:: WHAT IS REQUIRED ::
Whichever lines of the entries hold the word "Schema" should be identified and copied.

Object displacement listings
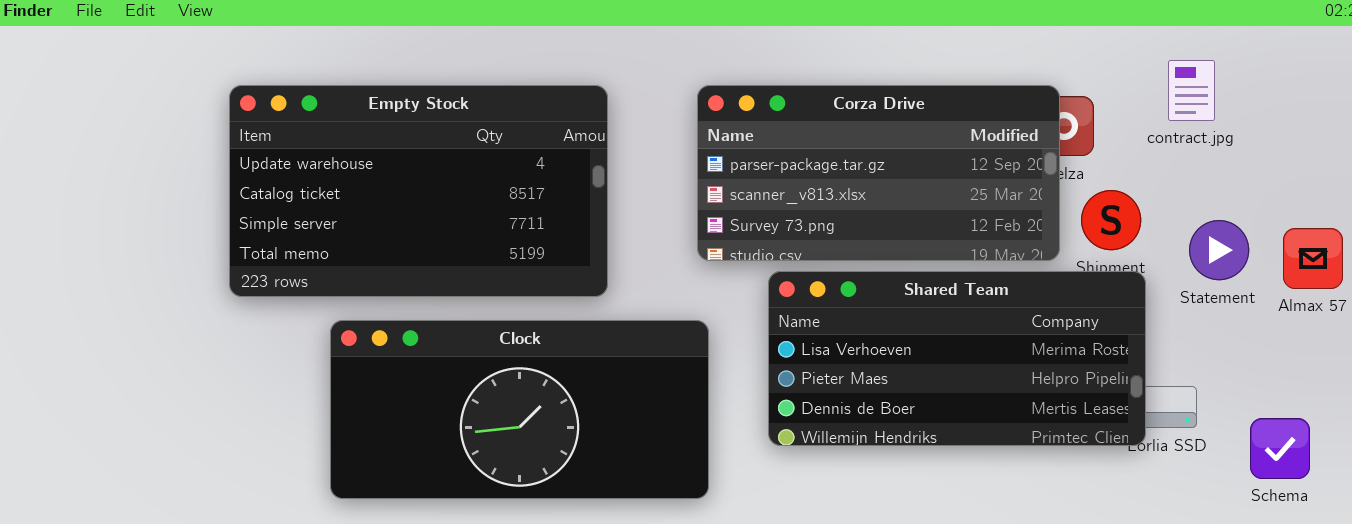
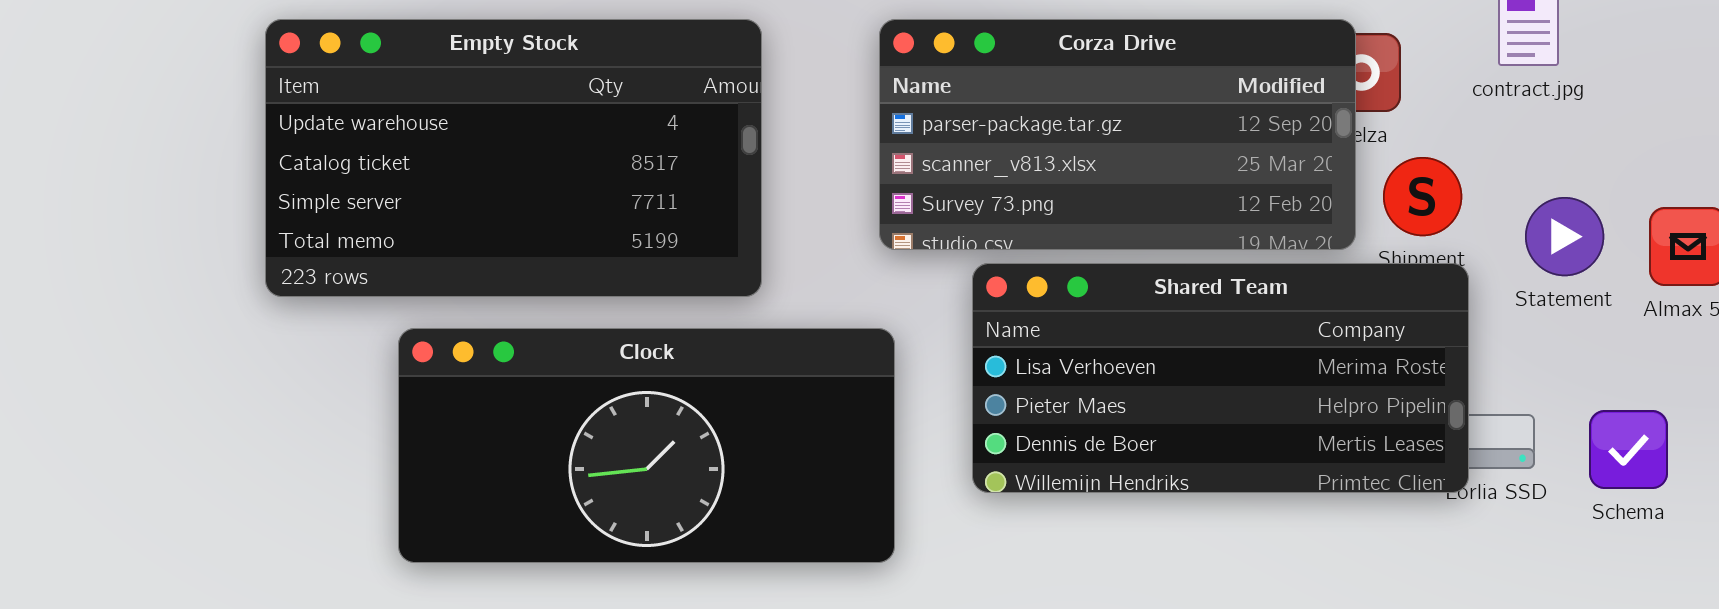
Schema: [1250,418,1310,479] -> [1589,410,1668,489], moved

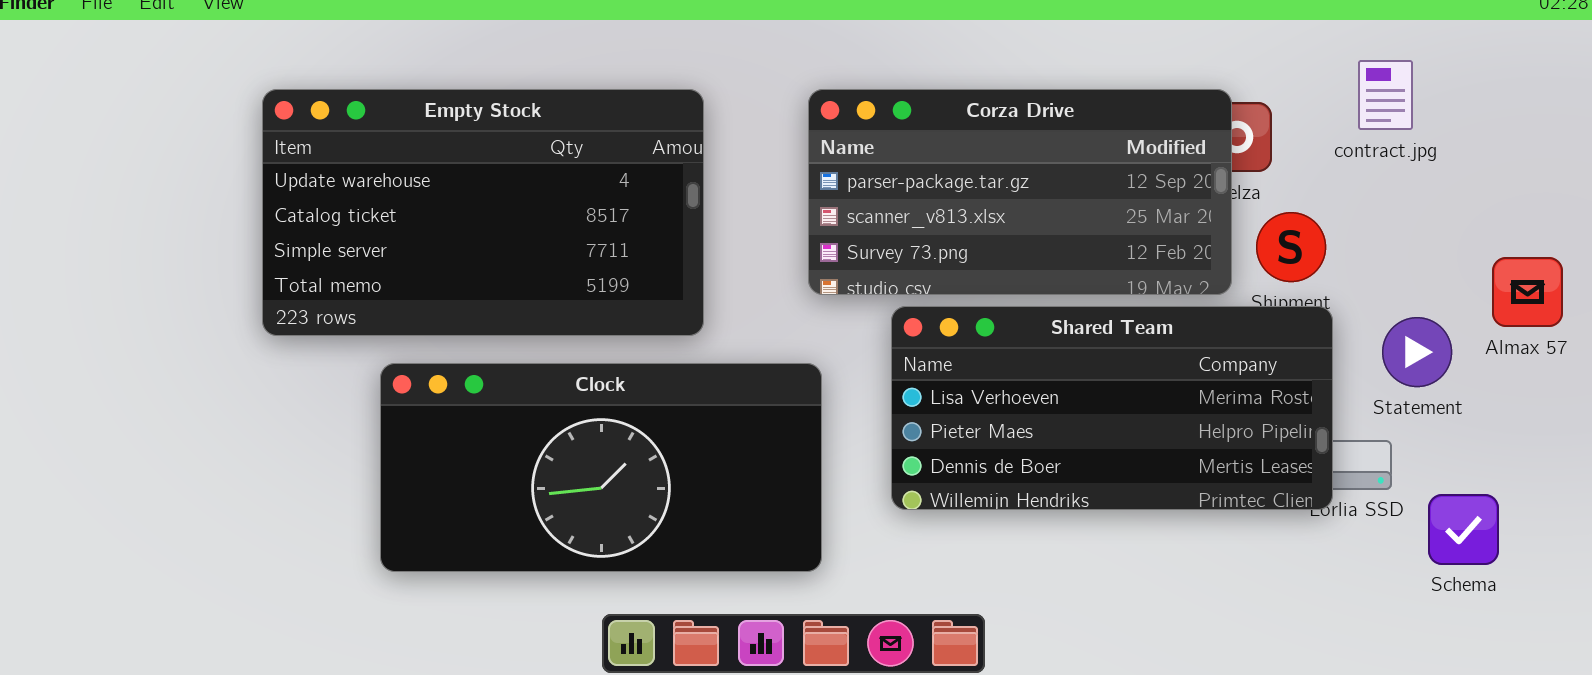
Statement: [1525,197,1604,276] -> [1382,317,1452,387], moved
Schema: [1589,410,1668,489] -> [1428,494,1499,565], moved

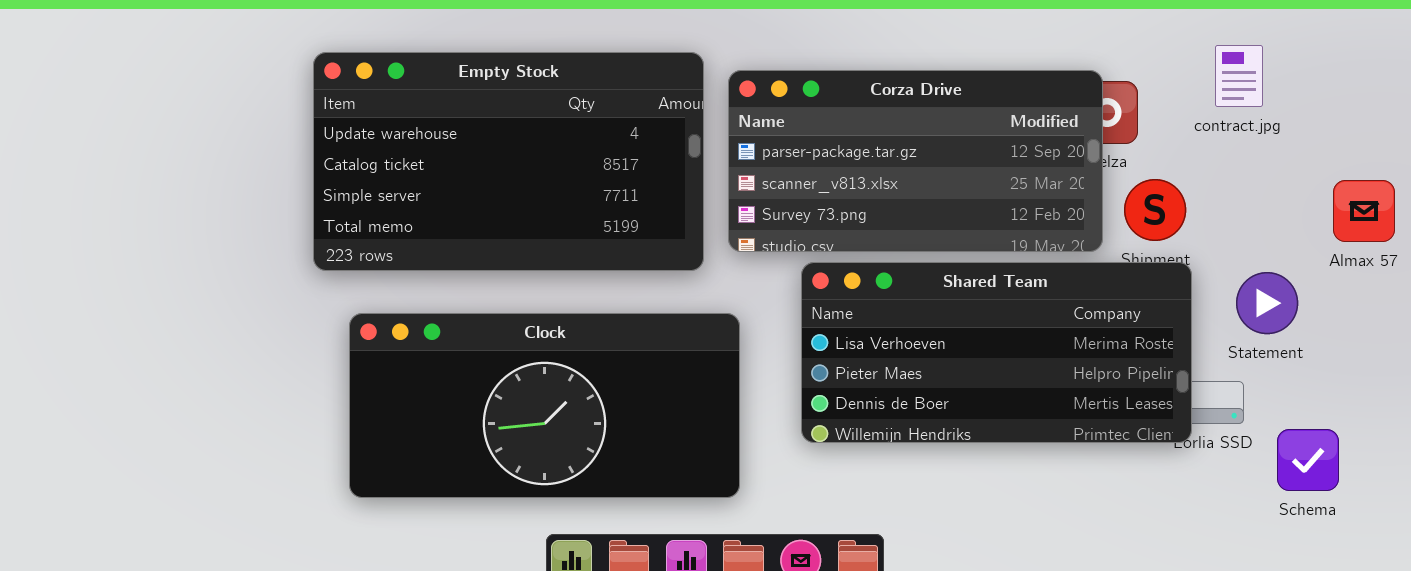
Empty Stock: [262,89,704,336] -> [313,52,704,271], moved
Almax 57: [1492,257,1563,327] -> [1333,180,1395,242], moved

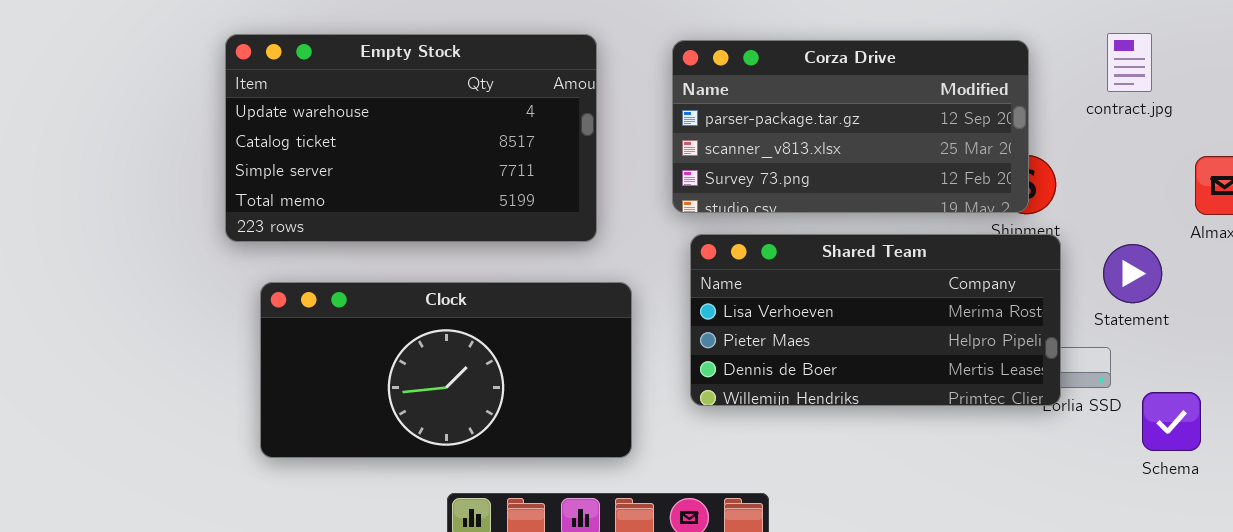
contract.jpg: [1215,45,1263,107] -> [1107,33,1152,92], moved
Corza Drive: [728,70,1103,252] -> [672,40,1029,213], moved

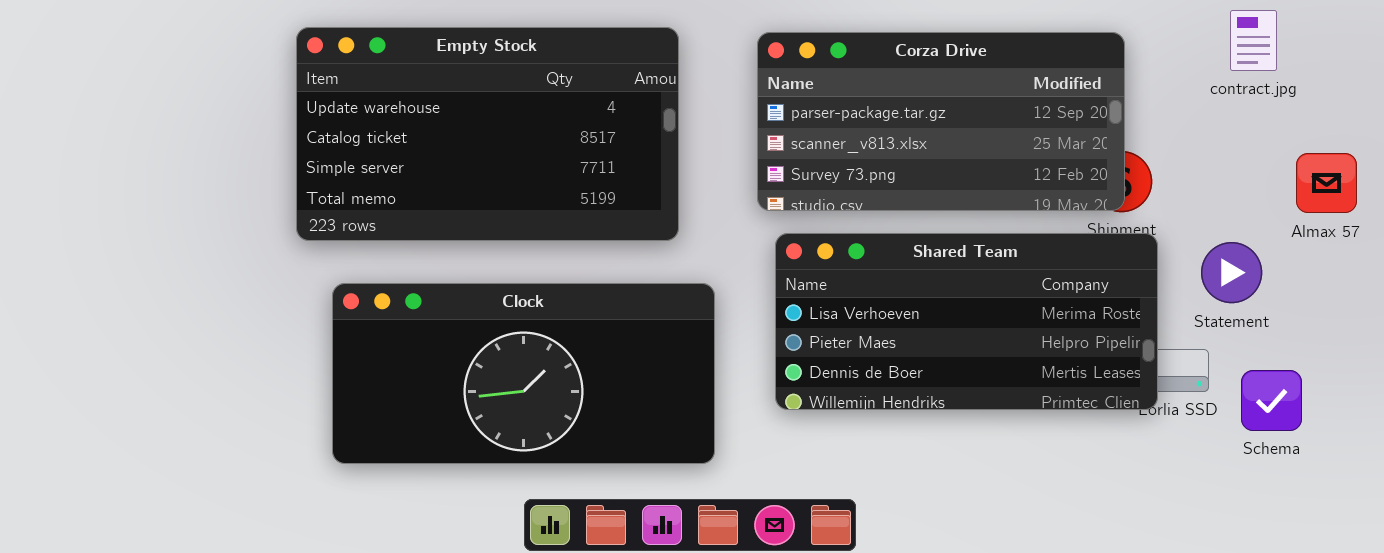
contract.jpg: [1107,33,1152,92] -> [1230,10,1277,71], moved
Schema: [1142,392,1201,451] -> [1241,370,1302,431], moved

:: YOUR RESPONSE ::
Schema: [1250,418,1310,479] -> [1589,410,1668,489], moved
Schema: [1589,410,1668,489] -> [1428,494,1499,565], moved
Schema: [1142,392,1201,451] -> [1241,370,1302,431], moved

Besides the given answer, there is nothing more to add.